*** Opening RECORDED DATA ***
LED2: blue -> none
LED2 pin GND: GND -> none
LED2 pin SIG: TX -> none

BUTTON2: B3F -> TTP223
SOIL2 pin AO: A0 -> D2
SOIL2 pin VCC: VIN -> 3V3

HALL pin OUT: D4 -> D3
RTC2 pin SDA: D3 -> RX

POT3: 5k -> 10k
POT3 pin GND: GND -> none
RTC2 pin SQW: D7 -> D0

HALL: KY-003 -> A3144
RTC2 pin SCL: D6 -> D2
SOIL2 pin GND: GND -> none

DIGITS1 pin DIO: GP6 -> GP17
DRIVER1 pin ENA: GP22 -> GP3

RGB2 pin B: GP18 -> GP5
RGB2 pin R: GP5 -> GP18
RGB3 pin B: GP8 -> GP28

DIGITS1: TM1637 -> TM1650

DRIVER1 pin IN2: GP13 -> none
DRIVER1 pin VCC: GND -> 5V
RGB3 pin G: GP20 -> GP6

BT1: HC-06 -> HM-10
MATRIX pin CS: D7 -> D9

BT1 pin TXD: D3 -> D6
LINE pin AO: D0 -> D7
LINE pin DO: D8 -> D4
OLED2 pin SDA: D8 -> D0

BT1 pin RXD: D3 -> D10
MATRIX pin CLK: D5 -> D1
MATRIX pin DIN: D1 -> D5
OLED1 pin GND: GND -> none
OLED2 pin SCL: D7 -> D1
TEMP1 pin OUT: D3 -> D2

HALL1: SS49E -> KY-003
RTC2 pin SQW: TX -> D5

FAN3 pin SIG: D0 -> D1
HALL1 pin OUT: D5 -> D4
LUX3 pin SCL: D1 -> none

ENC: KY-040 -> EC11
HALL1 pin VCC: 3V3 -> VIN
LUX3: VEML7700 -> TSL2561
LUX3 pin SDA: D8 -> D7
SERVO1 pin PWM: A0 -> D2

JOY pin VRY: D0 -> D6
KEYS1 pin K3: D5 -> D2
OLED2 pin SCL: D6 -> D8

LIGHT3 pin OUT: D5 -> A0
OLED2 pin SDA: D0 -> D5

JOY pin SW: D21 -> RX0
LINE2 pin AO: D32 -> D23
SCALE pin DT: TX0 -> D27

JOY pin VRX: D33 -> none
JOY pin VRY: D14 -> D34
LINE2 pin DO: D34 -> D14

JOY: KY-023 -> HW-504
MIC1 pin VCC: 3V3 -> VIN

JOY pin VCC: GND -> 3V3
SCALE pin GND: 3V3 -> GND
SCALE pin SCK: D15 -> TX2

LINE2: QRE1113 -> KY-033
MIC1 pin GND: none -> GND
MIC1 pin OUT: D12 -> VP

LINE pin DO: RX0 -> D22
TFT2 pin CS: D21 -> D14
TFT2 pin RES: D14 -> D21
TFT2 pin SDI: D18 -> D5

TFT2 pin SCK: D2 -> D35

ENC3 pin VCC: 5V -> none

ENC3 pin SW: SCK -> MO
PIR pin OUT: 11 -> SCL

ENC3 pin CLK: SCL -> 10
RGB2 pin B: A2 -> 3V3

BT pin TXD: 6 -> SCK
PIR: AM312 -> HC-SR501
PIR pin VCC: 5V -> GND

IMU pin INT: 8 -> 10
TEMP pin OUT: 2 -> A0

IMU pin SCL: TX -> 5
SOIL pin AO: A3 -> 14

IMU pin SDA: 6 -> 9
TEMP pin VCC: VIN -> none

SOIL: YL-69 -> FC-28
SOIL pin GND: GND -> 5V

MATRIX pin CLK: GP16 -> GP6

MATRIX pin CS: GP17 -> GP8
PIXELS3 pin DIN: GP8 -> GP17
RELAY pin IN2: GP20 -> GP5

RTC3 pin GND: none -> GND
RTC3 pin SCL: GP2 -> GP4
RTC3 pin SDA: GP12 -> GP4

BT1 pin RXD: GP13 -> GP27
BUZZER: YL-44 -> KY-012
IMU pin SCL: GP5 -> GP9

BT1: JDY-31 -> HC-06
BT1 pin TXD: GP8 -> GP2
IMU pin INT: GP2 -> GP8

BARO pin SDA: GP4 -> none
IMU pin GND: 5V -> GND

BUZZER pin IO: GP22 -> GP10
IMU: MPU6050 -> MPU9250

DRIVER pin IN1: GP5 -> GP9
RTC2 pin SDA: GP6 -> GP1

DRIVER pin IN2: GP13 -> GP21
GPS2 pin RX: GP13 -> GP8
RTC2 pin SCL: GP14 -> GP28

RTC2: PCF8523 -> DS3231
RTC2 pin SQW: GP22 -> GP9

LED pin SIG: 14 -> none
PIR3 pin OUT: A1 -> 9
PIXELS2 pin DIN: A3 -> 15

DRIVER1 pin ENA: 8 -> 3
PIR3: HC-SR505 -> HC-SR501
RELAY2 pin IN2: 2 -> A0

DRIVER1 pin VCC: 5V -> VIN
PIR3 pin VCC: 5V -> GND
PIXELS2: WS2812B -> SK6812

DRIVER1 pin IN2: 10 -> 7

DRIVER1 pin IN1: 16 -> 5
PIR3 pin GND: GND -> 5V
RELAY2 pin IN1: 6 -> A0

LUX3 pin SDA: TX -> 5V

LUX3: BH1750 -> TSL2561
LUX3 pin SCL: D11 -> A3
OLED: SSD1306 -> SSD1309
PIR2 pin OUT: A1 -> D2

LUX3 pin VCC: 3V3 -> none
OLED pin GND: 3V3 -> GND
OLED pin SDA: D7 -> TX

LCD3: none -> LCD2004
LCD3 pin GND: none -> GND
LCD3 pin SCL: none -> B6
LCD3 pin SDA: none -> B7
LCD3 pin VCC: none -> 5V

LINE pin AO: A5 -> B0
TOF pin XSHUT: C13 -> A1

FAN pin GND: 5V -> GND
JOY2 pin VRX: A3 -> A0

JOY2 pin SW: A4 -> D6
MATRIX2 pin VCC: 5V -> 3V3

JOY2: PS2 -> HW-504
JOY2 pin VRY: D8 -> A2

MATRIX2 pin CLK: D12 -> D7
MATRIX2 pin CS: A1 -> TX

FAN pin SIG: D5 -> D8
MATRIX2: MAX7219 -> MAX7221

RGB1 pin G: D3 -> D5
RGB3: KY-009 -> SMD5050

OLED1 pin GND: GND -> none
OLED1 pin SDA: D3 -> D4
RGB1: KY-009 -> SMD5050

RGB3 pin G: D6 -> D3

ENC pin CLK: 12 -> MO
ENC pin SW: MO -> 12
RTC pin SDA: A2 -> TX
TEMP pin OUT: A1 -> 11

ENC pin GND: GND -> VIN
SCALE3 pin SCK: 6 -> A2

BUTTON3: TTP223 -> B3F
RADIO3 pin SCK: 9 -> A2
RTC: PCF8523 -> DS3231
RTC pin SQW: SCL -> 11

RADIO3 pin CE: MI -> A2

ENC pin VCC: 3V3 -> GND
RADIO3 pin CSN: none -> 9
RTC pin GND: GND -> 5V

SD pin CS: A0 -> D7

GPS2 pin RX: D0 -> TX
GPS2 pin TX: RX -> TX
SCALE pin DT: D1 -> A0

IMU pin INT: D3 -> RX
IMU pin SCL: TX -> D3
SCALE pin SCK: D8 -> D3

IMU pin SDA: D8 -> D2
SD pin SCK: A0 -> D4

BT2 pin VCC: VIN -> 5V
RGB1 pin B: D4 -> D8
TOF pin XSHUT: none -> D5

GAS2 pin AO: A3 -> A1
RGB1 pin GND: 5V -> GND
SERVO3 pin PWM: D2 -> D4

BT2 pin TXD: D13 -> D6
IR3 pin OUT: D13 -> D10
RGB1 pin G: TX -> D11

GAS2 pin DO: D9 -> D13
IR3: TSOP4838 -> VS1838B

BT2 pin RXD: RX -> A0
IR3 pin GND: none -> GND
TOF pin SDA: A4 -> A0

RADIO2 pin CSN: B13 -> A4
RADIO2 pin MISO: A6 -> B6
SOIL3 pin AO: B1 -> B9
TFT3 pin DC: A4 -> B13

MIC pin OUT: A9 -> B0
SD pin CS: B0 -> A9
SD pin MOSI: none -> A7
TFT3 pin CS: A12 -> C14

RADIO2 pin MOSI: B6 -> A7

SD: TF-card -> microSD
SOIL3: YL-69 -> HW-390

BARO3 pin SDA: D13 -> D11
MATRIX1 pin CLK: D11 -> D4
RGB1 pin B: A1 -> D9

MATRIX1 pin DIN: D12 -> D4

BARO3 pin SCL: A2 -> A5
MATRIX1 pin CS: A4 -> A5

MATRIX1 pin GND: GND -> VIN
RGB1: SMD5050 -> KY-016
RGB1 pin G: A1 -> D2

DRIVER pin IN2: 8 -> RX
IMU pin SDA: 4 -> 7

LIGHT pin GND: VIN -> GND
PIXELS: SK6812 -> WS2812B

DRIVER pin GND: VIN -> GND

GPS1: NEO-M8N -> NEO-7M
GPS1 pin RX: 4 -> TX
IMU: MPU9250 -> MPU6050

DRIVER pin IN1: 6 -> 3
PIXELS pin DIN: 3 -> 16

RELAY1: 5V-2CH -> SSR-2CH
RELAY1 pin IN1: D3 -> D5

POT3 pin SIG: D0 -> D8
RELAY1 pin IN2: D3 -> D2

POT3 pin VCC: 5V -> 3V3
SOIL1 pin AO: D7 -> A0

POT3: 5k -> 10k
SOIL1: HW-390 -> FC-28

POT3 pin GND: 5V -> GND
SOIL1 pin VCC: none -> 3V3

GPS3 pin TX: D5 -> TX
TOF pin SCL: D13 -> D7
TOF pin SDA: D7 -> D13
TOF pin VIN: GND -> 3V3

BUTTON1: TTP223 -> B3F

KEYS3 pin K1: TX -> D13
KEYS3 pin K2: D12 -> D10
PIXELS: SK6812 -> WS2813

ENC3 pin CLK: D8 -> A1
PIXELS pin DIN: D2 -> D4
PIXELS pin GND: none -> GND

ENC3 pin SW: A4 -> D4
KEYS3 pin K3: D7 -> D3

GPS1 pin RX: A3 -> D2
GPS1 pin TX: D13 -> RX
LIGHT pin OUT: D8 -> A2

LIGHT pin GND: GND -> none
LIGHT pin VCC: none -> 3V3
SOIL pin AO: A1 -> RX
*** Closing RECORDED DATA ***
◆ EXERCISE PROMPT:
From the opening line of the data above, please print each line as written up to and including the line that contains "LINE pin DO: D8 -> D4", and nothing more.

◆ SOLUTION TO THIS TASK:
LED2: blue -> none
LED2 pin GND: GND -> none
LED2 pin SIG: TX -> none

BUTTON2: B3F -> TTP223
SOIL2 pin AO: A0 -> D2
SOIL2 pin VCC: VIN -> 3V3

HALL pin OUT: D4 -> D3
RTC2 pin SDA: D3 -> RX

POT3: 5k -> 10k
POT3 pin GND: GND -> none
RTC2 pin SQW: D7 -> D0

HALL: KY-003 -> A3144
RTC2 pin SCL: D6 -> D2
SOIL2 pin GND: GND -> none

DIGITS1 pin DIO: GP6 -> GP17
DRIVER1 pin ENA: GP22 -> GP3

RGB2 pin B: GP18 -> GP5
RGB2 pin R: GP5 -> GP18
RGB3 pin B: GP8 -> GP28

DIGITS1: TM1637 -> TM1650

DRIVER1 pin IN2: GP13 -> none
DRIVER1 pin VCC: GND -> 5V
RGB3 pin G: GP20 -> GP6

BT1: HC-06 -> HM-10
MATRIX pin CS: D7 -> D9

BT1 pin TXD: D3 -> D6
LINE pin AO: D0 -> D7
LINE pin DO: D8 -> D4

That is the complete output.